:: INSTRUCTIONS TO FOLLOW ::
Whenever a line in the data holds the string "none", pull that line out.

:: Change listing data ::
"""

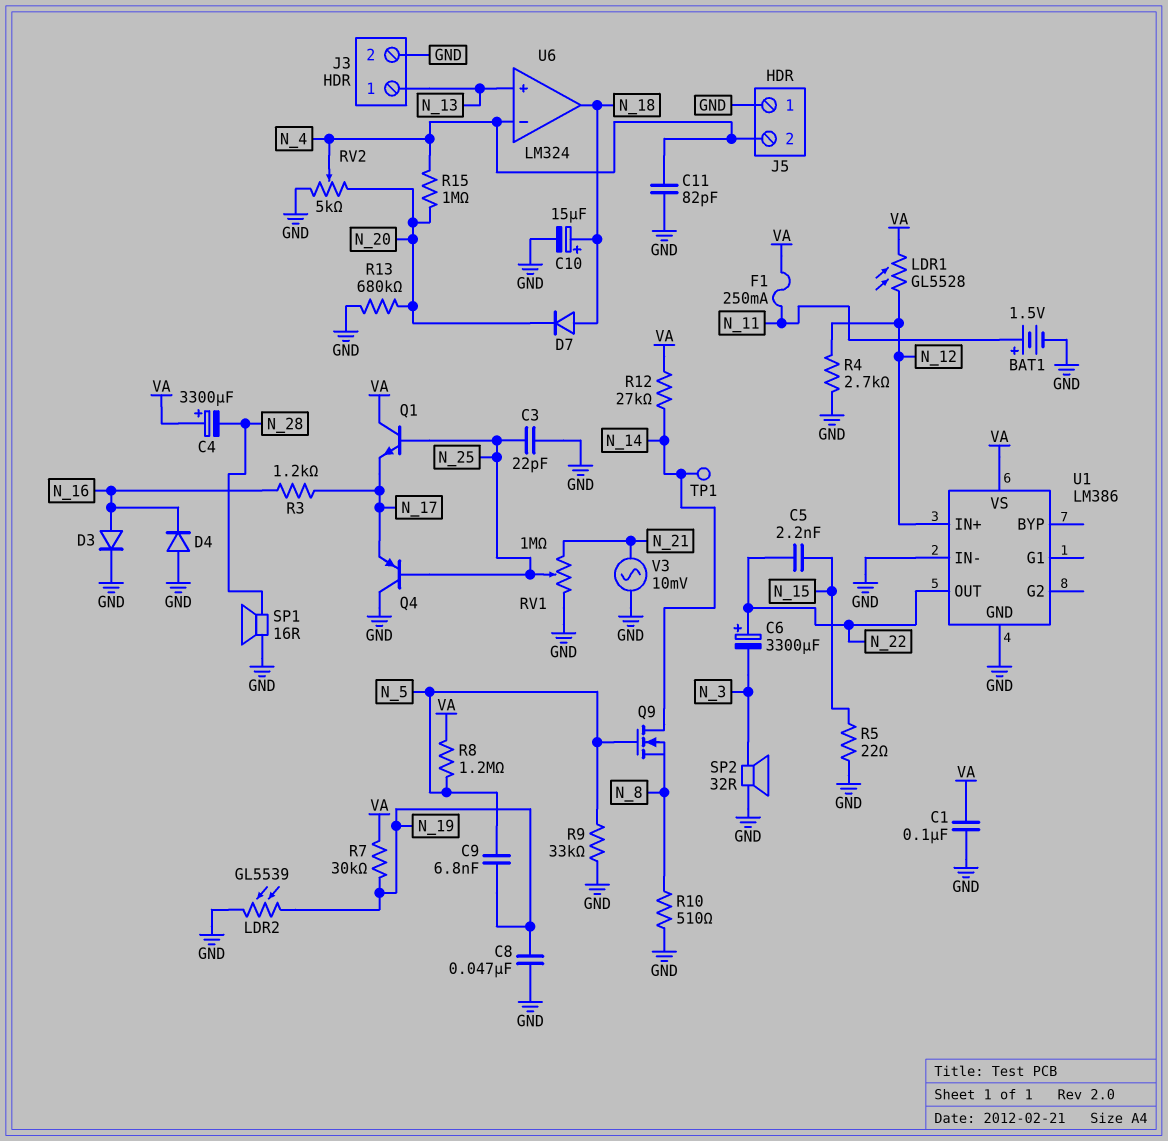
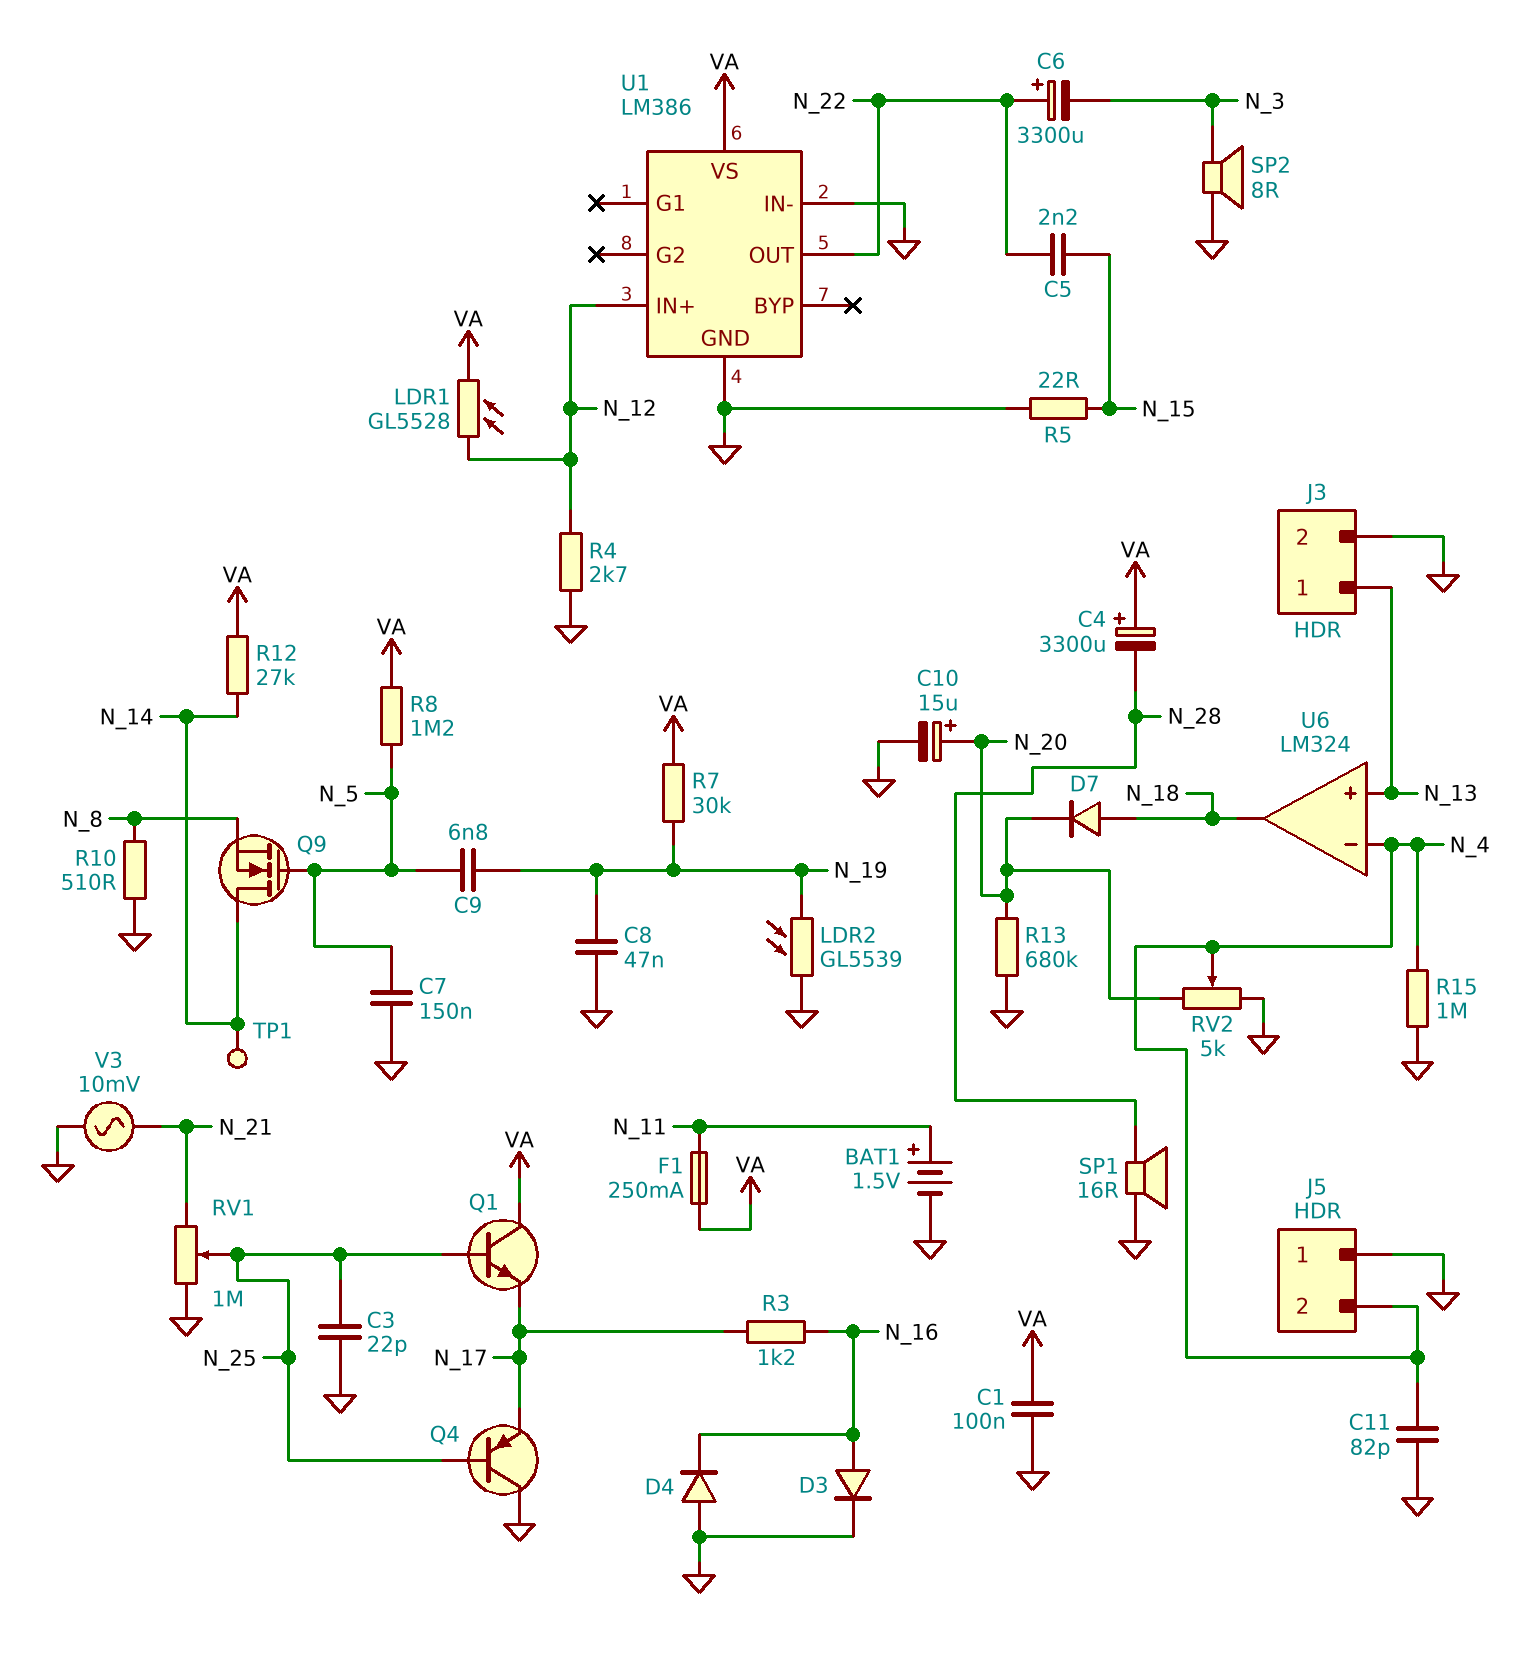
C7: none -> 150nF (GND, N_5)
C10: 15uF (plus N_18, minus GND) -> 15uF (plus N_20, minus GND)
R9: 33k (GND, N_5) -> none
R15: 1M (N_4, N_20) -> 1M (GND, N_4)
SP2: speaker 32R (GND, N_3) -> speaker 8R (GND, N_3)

"""

:: EXERCISE OUTPUT ::
C7: none -> 150nF (GND, N_5)
R9: 33k (GND, N_5) -> none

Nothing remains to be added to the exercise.